- Opening Delimiter -

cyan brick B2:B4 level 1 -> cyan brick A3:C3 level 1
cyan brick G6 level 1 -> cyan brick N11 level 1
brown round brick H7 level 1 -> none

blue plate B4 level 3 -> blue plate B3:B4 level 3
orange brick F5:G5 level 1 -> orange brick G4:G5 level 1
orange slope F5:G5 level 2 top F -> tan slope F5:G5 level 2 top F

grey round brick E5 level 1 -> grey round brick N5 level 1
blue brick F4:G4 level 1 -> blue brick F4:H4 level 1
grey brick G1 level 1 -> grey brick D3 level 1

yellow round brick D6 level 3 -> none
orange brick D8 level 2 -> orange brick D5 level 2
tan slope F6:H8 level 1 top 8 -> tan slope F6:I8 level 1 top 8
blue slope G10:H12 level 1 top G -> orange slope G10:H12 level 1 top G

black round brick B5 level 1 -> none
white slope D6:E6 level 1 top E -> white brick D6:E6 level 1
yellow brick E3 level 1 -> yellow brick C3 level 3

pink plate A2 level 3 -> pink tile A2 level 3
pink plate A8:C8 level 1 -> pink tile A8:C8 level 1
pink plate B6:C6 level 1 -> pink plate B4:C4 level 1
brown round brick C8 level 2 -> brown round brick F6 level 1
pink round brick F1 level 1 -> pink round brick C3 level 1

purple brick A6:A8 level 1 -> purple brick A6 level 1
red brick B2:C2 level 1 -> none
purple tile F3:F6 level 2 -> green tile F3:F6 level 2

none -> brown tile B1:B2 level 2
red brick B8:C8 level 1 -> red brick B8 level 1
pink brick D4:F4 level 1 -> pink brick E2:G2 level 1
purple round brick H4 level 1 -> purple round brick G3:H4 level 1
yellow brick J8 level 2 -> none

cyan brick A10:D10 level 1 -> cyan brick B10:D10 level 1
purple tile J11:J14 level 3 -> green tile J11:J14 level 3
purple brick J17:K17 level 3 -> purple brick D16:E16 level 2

- Closing Delimiter -

WHAT TO WORK ON:
For each line of the entries that includes "plate", show that line.

YOUR SOLUTION:
blue plate B4 level 3 -> blue plate B3:B4 level 3
pink plate A2 level 3 -> pink tile A2 level 3
pink plate A8:C8 level 1 -> pink tile A8:C8 level 1
pink plate B6:C6 level 1 -> pink plate B4:C4 level 1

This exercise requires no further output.